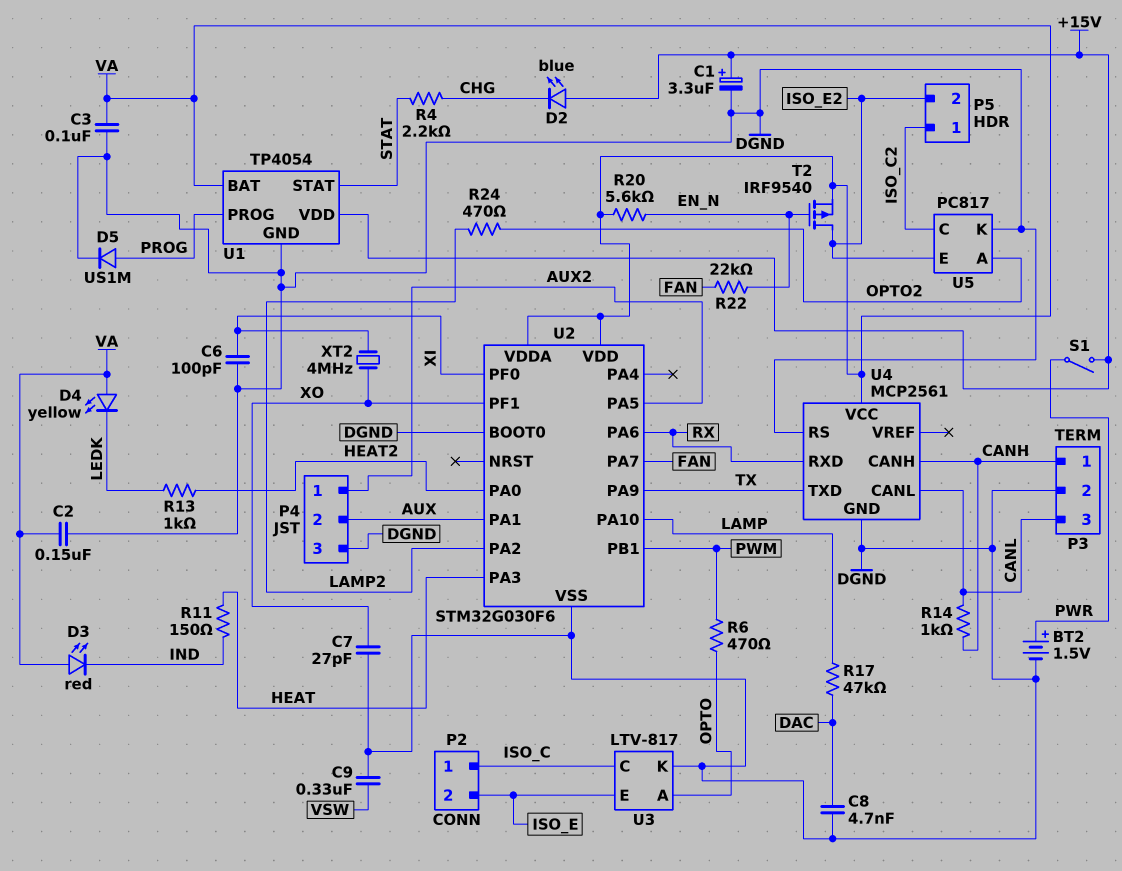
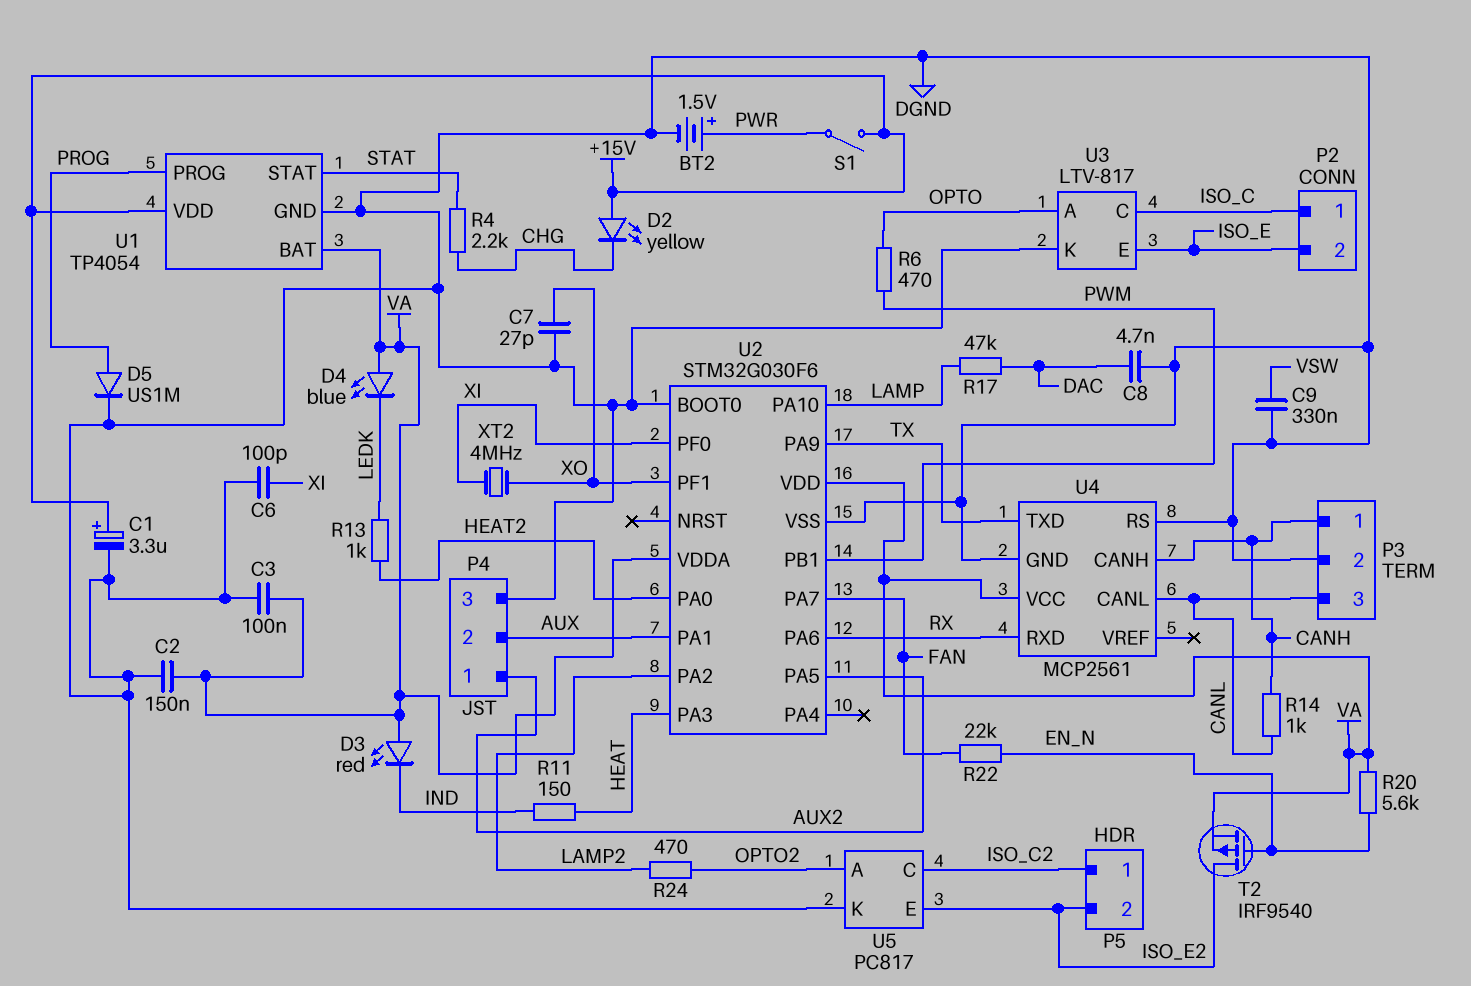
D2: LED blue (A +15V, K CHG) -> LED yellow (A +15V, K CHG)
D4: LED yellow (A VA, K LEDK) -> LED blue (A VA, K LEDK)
...
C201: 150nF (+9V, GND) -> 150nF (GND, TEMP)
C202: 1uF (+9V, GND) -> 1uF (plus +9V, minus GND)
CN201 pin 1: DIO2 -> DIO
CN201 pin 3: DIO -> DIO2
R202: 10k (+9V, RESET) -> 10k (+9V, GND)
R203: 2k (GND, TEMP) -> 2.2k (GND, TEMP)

__What you have to do__. Lines to set down from above: the line with "C202: 1uF (+9V, GND)", the line with "R203: 2k (GND, TEMP) -> 2.2k (GND, TEMP)", and every line between, each exactly as written.

__Response to this task__.
C202: 1uF (+9V, GND) -> 1uF (plus +9V, minus GND)
CN201 pin 1: DIO2 -> DIO
CN201 pin 3: DIO -> DIO2
R202: 10k (+9V, RESET) -> 10k (+9V, GND)
R203: 2k (GND, TEMP) -> 2.2k (GND, TEMP)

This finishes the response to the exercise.